▸ **Assignment**:
How do the lines below between the ones holding "# camera: 70 degrees right, 5 degrees up" and "161, 140, 219", inclusive, read? Give them again exactly, with no other lines.

▸ **Data for analysis**:
|---|

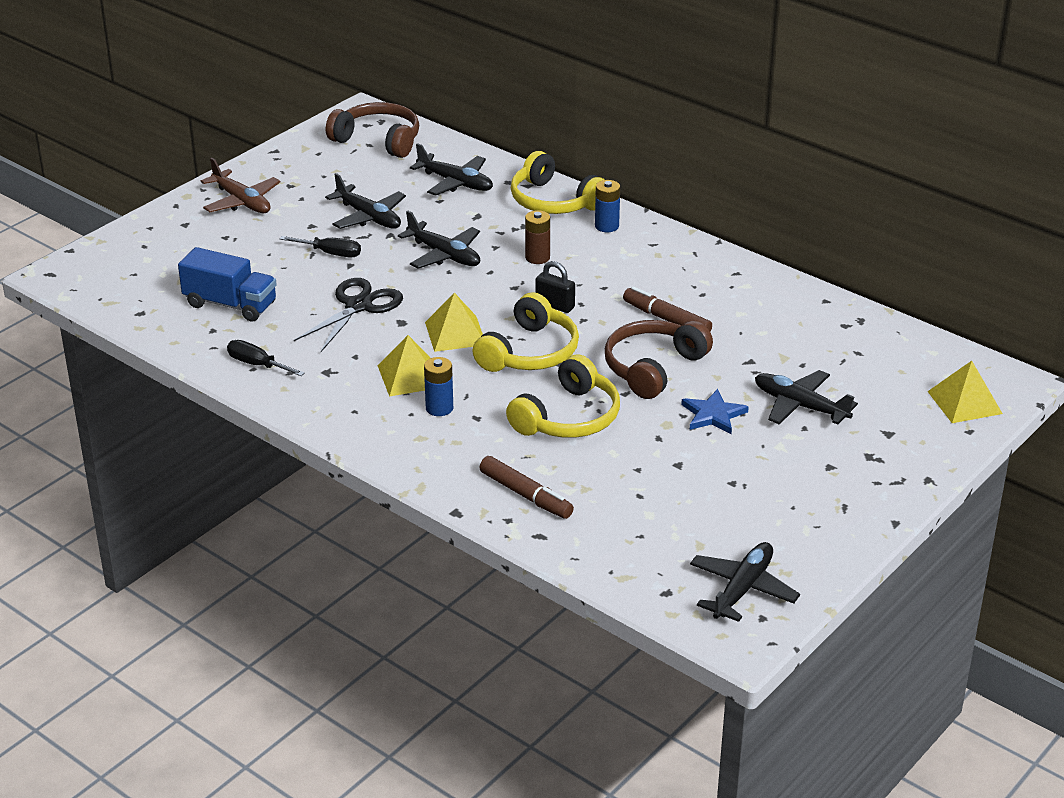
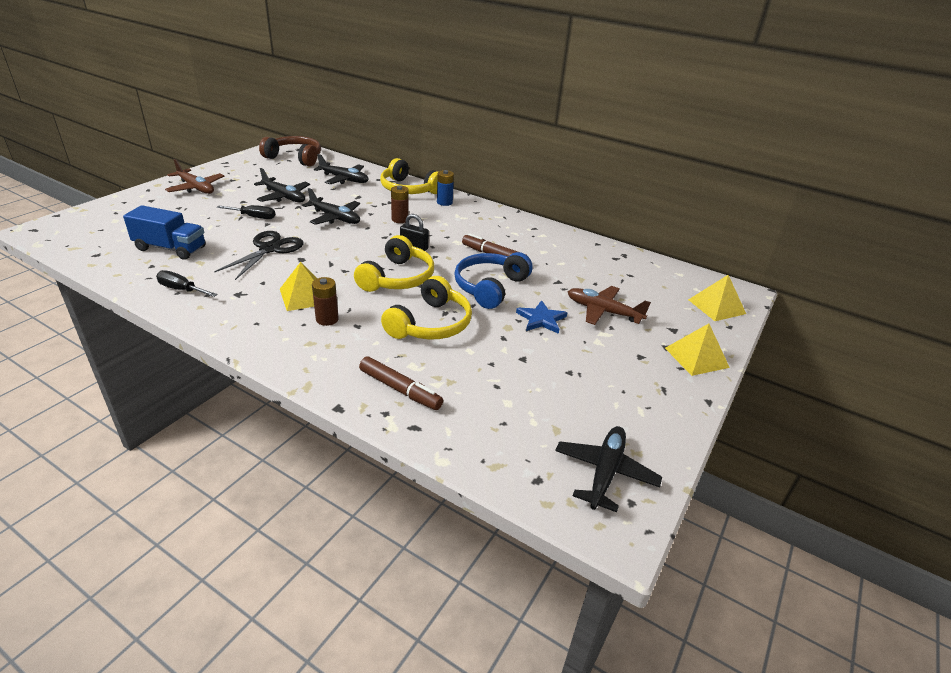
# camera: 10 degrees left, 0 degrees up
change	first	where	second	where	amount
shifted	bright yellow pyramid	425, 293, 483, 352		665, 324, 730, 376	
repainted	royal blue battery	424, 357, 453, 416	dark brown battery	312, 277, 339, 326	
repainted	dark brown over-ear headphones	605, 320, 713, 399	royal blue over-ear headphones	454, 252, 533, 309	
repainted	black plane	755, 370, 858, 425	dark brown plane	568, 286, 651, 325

|---|

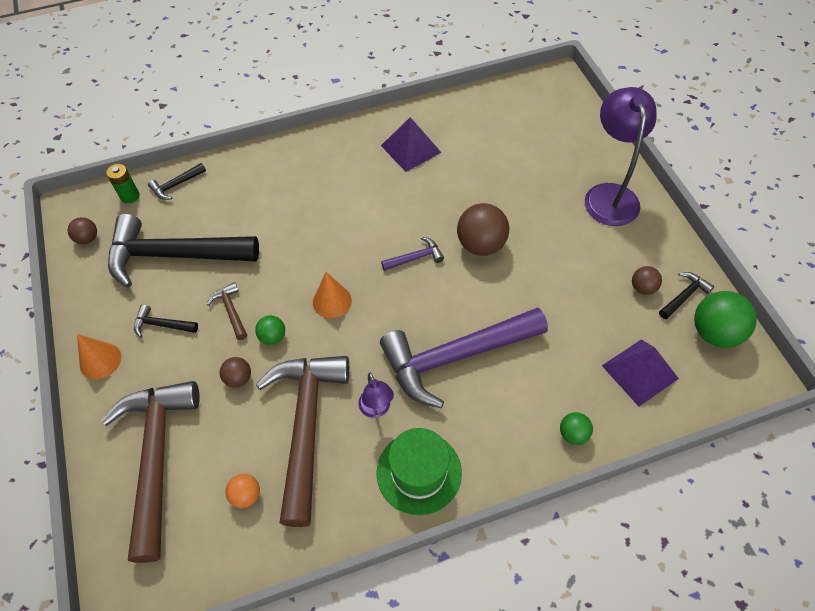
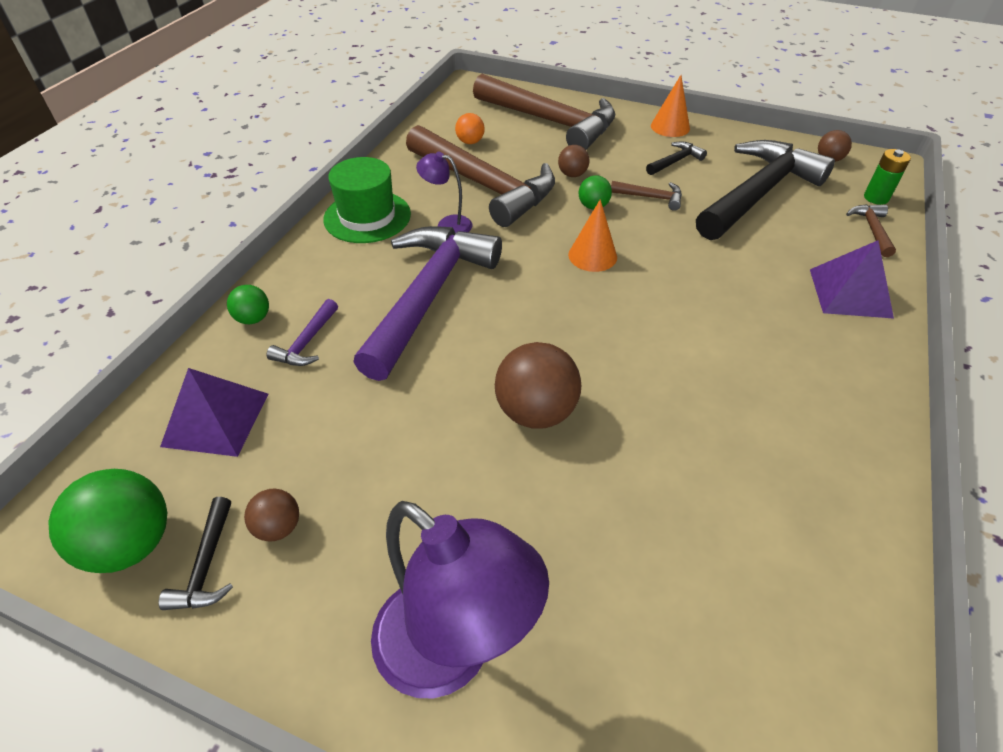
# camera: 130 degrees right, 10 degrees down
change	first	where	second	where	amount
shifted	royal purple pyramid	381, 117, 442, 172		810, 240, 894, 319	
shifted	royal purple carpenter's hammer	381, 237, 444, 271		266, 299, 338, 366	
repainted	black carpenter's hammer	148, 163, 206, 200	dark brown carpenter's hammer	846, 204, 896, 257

|---|

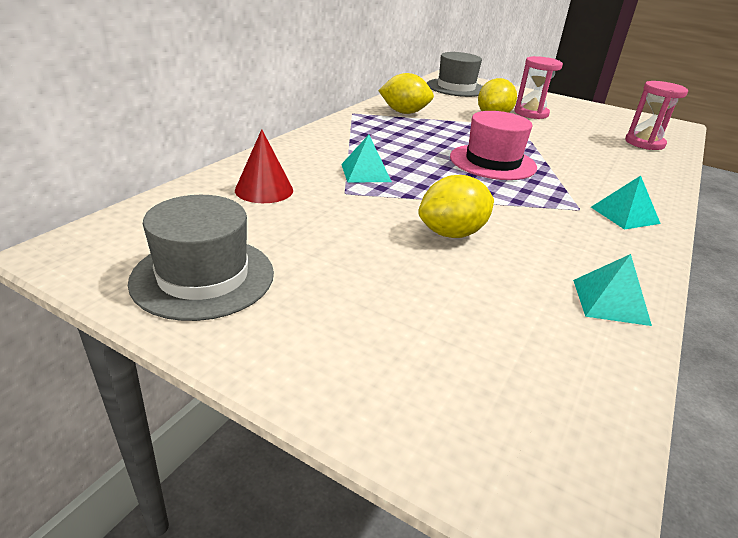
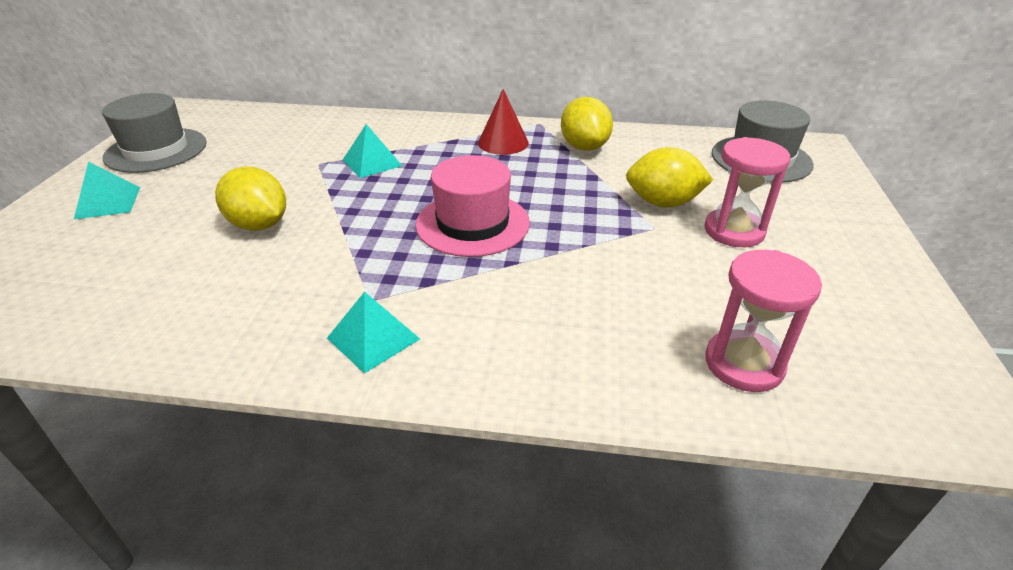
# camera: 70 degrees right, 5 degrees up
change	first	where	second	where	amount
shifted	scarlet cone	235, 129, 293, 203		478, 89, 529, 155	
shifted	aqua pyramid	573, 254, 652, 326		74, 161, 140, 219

|---|

▸ **Result of the exercise**:
# camera: 70 degrees right, 5 degrees up
change	first	where	second	where	amount
shifted	scarlet cone	235, 129, 293, 203		478, 89, 529, 155	
shifted	aqua pyramid	573, 254, 652, 326		74, 161, 140, 219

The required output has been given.